Make a verbatim copy of the entries below; pictures stay out.
═════ DATA FOR REVIEW ═════
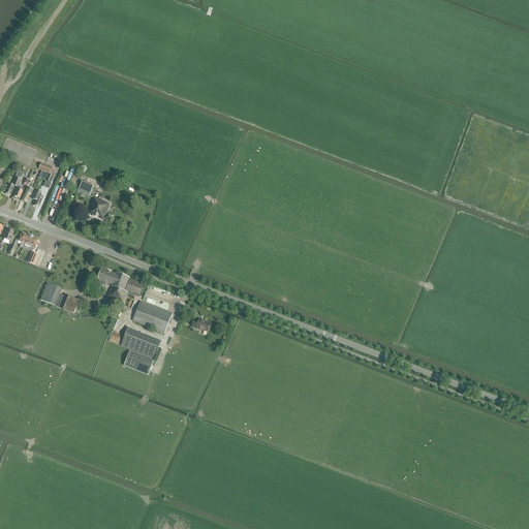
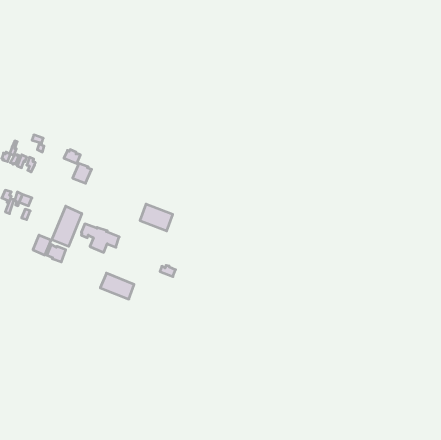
building: none -> [52,206,82,246]
building: [132,300,172,332] -> [140,204,173,231]
building: [123,349,153,373] -> none

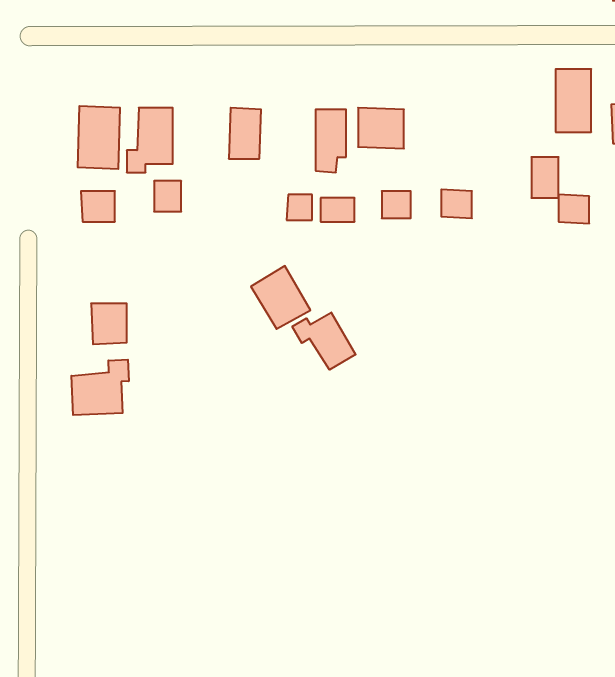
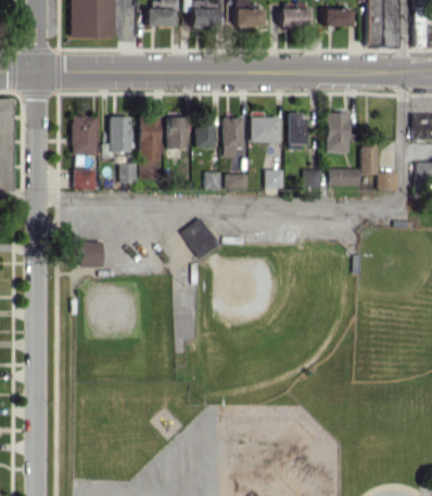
building: [556,69,591,132] -> [327,112,350,152]
building: none -> [290,112,307,147]
building: none -> [196,117,216,148]
building: none -> [139,118,162,178]
building: none -> [330,168,360,185]
building: [292,312,356,370] -> none
building: [71,360,129,415] -> none

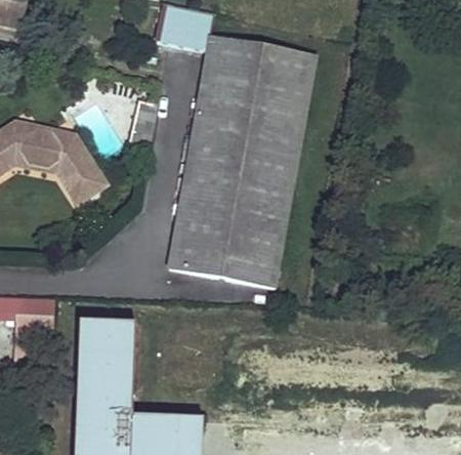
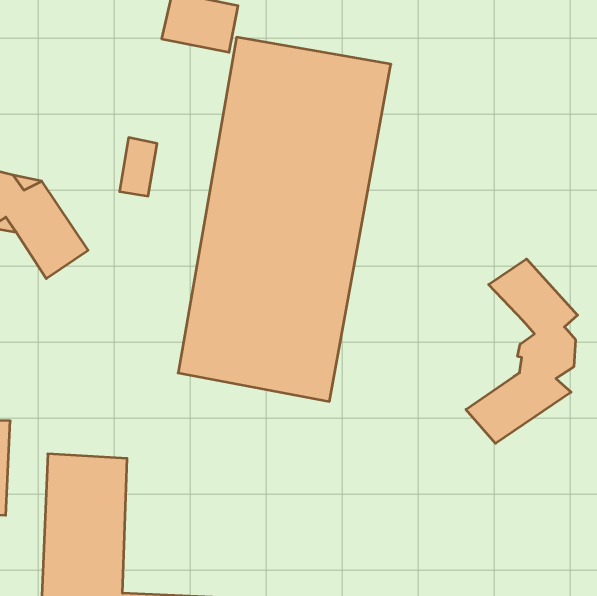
building: none -> [466,259,578,443]

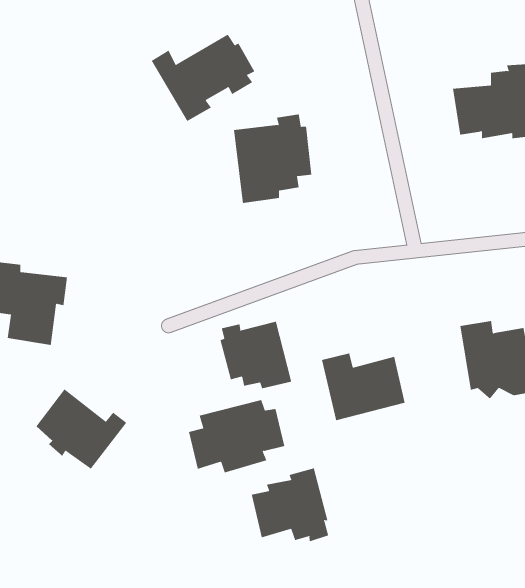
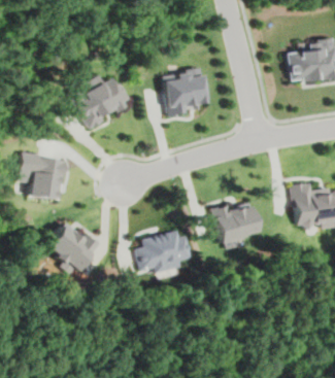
building: [151,34,255,122] -> [69,77,129,128]
building: [220,321,292,389] -> none
building: [251,468,329,542] -> none

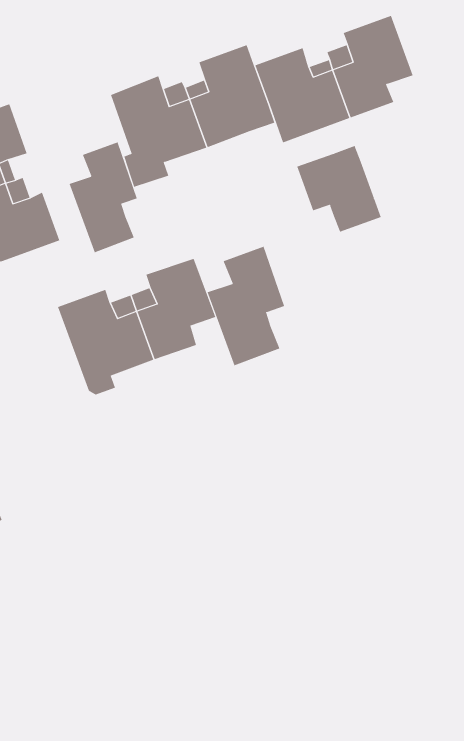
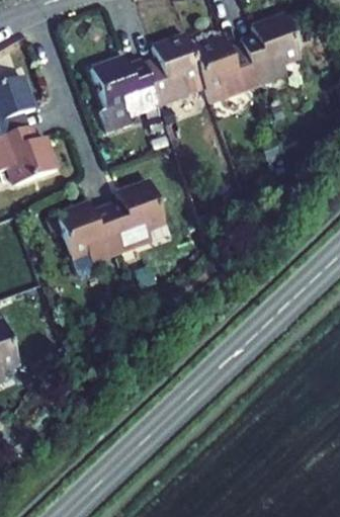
building: [69,142,138,253] -> none
building: [297,145,381,233] -> none
building: [207,246,285,366] -> none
═════
EXERCISE OUTPUT -
building: none -> [52,206,82,246]
building: [132,300,172,332] -> [140,204,173,231]
building: [123,349,153,373] -> none

building: [556,69,591,132] -> [327,112,350,152]
building: none -> [290,112,307,147]
building: none -> [196,117,216,148]
building: none -> [139,118,162,178]
building: none -> [330,168,360,185]
building: [292,312,356,370] -> none
building: [71,360,129,415] -> none

building: none -> [466,259,578,443]

building: [151,34,255,122] -> [69,77,129,128]
building: [220,321,292,389] -> none
building: [251,468,329,542] -> none

building: [69,142,138,253] -> none
building: [297,145,381,233] -> none
building: [207,246,285,366] -> none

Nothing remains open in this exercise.